*The problem:* Write out every record below exactly, so that nothing differs from what is shown.

(Records contained in a dataset)
****

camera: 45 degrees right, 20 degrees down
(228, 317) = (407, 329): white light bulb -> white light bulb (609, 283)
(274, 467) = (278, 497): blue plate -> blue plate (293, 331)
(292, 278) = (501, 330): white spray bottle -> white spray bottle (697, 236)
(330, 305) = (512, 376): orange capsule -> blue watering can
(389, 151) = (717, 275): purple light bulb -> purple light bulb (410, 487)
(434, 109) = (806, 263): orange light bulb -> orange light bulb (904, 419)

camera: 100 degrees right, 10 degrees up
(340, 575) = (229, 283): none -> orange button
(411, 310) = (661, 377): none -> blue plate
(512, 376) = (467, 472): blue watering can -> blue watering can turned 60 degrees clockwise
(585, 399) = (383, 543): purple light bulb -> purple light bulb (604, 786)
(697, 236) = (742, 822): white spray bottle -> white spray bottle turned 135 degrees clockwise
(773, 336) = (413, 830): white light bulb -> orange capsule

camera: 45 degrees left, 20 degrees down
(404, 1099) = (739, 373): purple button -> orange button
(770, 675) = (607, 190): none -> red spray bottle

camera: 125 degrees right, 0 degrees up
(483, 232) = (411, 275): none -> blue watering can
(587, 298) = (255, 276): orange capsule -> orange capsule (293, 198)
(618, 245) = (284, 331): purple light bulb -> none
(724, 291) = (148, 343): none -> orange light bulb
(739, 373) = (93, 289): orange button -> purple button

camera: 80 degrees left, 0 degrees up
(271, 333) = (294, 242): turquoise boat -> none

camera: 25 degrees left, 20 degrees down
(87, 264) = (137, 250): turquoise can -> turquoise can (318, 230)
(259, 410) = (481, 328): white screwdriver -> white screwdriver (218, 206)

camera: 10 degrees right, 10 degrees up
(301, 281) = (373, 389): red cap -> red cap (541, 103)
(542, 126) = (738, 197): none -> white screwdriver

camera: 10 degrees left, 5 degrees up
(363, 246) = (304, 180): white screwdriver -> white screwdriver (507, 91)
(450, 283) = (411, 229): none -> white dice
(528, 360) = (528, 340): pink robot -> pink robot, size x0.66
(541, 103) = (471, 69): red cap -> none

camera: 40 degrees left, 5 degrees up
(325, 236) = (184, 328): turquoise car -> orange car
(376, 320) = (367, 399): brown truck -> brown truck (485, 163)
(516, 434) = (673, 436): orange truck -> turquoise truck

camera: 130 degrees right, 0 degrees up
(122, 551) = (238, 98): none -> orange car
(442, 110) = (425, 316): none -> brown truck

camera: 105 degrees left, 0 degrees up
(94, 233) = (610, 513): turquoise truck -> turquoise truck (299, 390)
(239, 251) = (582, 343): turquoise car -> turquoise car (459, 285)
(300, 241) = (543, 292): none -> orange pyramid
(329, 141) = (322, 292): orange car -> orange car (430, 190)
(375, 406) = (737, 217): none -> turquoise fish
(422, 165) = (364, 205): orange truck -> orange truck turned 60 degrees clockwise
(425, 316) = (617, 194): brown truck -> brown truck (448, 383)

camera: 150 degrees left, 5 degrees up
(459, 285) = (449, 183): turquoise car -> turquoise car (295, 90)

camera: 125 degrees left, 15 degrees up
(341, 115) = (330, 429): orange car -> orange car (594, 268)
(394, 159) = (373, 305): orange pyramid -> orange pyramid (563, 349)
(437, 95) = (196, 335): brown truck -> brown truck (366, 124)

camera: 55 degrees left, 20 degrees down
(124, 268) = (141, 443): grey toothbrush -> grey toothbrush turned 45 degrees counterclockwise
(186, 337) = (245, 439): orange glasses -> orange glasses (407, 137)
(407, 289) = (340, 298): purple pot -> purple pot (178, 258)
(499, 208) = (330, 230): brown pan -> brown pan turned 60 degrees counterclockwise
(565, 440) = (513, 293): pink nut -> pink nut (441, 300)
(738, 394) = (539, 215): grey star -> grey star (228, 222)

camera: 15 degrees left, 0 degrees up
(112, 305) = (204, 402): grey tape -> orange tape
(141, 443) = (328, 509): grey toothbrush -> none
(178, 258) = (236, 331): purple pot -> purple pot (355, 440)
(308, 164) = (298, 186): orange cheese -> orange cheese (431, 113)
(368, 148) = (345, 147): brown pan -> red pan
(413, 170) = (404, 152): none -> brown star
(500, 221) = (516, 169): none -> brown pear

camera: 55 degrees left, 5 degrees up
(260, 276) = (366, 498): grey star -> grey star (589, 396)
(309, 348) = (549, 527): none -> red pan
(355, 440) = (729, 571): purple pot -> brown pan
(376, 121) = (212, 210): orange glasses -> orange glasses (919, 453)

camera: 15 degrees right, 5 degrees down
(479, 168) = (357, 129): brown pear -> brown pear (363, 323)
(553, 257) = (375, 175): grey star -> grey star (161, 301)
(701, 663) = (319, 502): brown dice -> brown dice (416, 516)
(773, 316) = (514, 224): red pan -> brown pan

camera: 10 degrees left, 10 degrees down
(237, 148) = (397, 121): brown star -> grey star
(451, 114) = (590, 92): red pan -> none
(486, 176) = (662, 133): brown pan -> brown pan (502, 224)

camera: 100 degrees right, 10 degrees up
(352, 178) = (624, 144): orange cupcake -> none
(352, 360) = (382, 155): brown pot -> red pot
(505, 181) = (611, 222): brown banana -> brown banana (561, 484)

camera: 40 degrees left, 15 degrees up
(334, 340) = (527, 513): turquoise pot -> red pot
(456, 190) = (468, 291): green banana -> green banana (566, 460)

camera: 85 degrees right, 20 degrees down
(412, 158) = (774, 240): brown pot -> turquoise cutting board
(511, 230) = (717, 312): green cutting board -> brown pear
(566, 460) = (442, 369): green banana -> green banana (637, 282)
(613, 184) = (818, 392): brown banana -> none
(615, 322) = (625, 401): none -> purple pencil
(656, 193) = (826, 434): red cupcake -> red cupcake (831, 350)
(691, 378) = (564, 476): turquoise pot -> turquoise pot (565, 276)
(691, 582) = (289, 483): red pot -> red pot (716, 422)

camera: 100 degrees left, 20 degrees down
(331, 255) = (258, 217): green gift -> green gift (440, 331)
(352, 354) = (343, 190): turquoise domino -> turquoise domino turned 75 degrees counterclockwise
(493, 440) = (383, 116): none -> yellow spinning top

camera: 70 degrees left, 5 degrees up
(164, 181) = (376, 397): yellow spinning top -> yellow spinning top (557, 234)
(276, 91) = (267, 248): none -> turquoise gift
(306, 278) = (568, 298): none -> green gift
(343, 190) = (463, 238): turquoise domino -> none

****

*Your solution:*
camera: 45 degrees right, 20 degrees down
(228, 317) = (407, 329): white light bulb -> white light bulb (609, 283)
(274, 467) = (278, 497): blue plate -> blue plate (293, 331)
(292, 278) = (501, 330): white spray bottle -> white spray bottle (697, 236)
(330, 305) = (512, 376): orange capsule -> blue watering can
(389, 151) = (717, 275): purple light bulb -> purple light bulb (410, 487)
(434, 109) = (806, 263): orange light bulb -> orange light bulb (904, 419)

camera: 100 degrees right, 10 degrees up
(340, 575) = (229, 283): none -> orange button
(411, 310) = (661, 377): none -> blue plate
(512, 376) = (467, 472): blue watering can -> blue watering can turned 60 degrees clockwise
(585, 399) = (383, 543): purple light bulb -> purple light bulb (604, 786)
(697, 236) = (742, 822): white spray bottle -> white spray bottle turned 135 degrees clockwise
(773, 336) = (413, 830): white light bulb -> orange capsule

camera: 45 degrees left, 20 degrees down
(404, 1099) = (739, 373): purple button -> orange button
(770, 675) = (607, 190): none -> red spray bottle

camera: 125 degrees right, 0 degrees up
(483, 232) = (411, 275): none -> blue watering can
(587, 298) = (255, 276): orange capsule -> orange capsule (293, 198)
(618, 245) = (284, 331): purple light bulb -> none
(724, 291) = (148, 343): none -> orange light bulb
(739, 373) = (93, 289): orange button -> purple button

camera: 80 degrees left, 0 degrees up
(271, 333) = (294, 242): turquoise boat -> none

camera: 25 degrees left, 20 degrees down
(87, 264) = (137, 250): turquoise can -> turquoise can (318, 230)
(259, 410) = (481, 328): white screwdriver -> white screwdriver (218, 206)

camera: 10 degrees right, 10 degrees up
(301, 281) = (373, 389): red cap -> red cap (541, 103)
(542, 126) = (738, 197): none -> white screwdriver

camera: 10 degrees left, 5 degrees up
(363, 246) = (304, 180): white screwdriver -> white screwdriver (507, 91)
(450, 283) = (411, 229): none -> white dice
(528, 360) = (528, 340): pink robot -> pink robot, size x0.66
(541, 103) = (471, 69): red cap -> none

camera: 40 degrees left, 5 degrees up
(325, 236) = (184, 328): turquoise car -> orange car
(376, 320) = (367, 399): brown truck -> brown truck (485, 163)
(516, 434) = (673, 436): orange truck -> turquoise truck

camera: 130 degrees right, 0 degrees up
(122, 551) = (238, 98): none -> orange car
(442, 110) = (425, 316): none -> brown truck

camera: 105 degrees left, 0 degrees up
(94, 233) = (610, 513): turquoise truck -> turquoise truck (299, 390)
(239, 251) = (582, 343): turquoise car -> turquoise car (459, 285)
(300, 241) = (543, 292): none -> orange pyramid
(329, 141) = (322, 292): orange car -> orange car (430, 190)
(375, 406) = (737, 217): none -> turquoise fish
(422, 165) = (364, 205): orange truck -> orange truck turned 60 degrees clockwise
(425, 316) = (617, 194): brown truck -> brown truck (448, 383)

camera: 150 degrees left, 5 degrees up
(459, 285) = (449, 183): turquoise car -> turquoise car (295, 90)

camera: 125 degrees left, 15 degrees up
(341, 115) = (330, 429): orange car -> orange car (594, 268)
(394, 159) = (373, 305): orange pyramid -> orange pyramid (563, 349)
(437, 95) = (196, 335): brown truck -> brown truck (366, 124)

camera: 55 degrees left, 20 degrees down
(124, 268) = (141, 443): grey toothbrush -> grey toothbrush turned 45 degrees counterclockwise
(186, 337) = (245, 439): orange glasses -> orange glasses (407, 137)
(407, 289) = (340, 298): purple pot -> purple pot (178, 258)
(499, 208) = (330, 230): brown pan -> brown pan turned 60 degrees counterclockwise
(565, 440) = (513, 293): pink nut -> pink nut (441, 300)
(738, 394) = (539, 215): grey star -> grey star (228, 222)

camera: 15 degrees left, 0 degrees up
(112, 305) = (204, 402): grey tape -> orange tape
(141, 443) = (328, 509): grey toothbrush -> none
(178, 258) = (236, 331): purple pot -> purple pot (355, 440)
(308, 164) = (298, 186): orange cheese -> orange cheese (431, 113)
(368, 148) = (345, 147): brown pan -> red pan
(413, 170) = (404, 152): none -> brown star
(500, 221) = (516, 169): none -> brown pear

camera: 55 degrees left, 5 degrees up
(260, 276) = (366, 498): grey star -> grey star (589, 396)
(309, 348) = (549, 527): none -> red pan
(355, 440) = (729, 571): purple pot -> brown pan
(376, 121) = (212, 210): orange glasses -> orange glasses (919, 453)

camera: 15 degrees right, 5 degrees down
(479, 168) = (357, 129): brown pear -> brown pear (363, 323)
(553, 257) = (375, 175): grey star -> grey star (161, 301)
(701, 663) = (319, 502): brown dice -> brown dice (416, 516)
(773, 316) = (514, 224): red pan -> brown pan

camera: 10 degrees left, 10 degrees down
(237, 148) = (397, 121): brown star -> grey star
(451, 114) = (590, 92): red pan -> none
(486, 176) = (662, 133): brown pan -> brown pan (502, 224)

camera: 100 degrees right, 10 degrees up
(352, 178) = (624, 144): orange cupcake -> none
(352, 360) = (382, 155): brown pot -> red pot
(505, 181) = (611, 222): brown banana -> brown banana (561, 484)

camera: 40 degrees left, 15 degrees up
(334, 340) = (527, 513): turquoise pot -> red pot
(456, 190) = (468, 291): green banana -> green banana (566, 460)

camera: 85 degrees right, 20 degrees down
(412, 158) = (774, 240): brown pot -> turquoise cutting board
(511, 230) = (717, 312): green cutting board -> brown pear
(566, 460) = (442, 369): green banana -> green banana (637, 282)
(613, 184) = (818, 392): brown banana -> none
(615, 322) = (625, 401): none -> purple pencil
(656, 193) = (826, 434): red cupcake -> red cupcake (831, 350)
(691, 378) = (564, 476): turquoise pot -> turquoise pot (565, 276)
(691, 582) = (289, 483): red pot -> red pot (716, 422)

camera: 100 degrees left, 20 degrees down
(331, 255) = (258, 217): green gift -> green gift (440, 331)
(352, 354) = (343, 190): turquoise domino -> turquoise domino turned 75 degrees counterclockwise
(493, 440) = (383, 116): none -> yellow spinning top

camera: 70 degrees left, 5 degrees up
(164, 181) = (376, 397): yellow spinning top -> yellow spinning top (557, 234)
(276, 91) = (267, 248): none -> turquoise gift
(306, 278) = (568, 298): none -> green gift
(343, 190) = (463, 238): turquoise domino -> none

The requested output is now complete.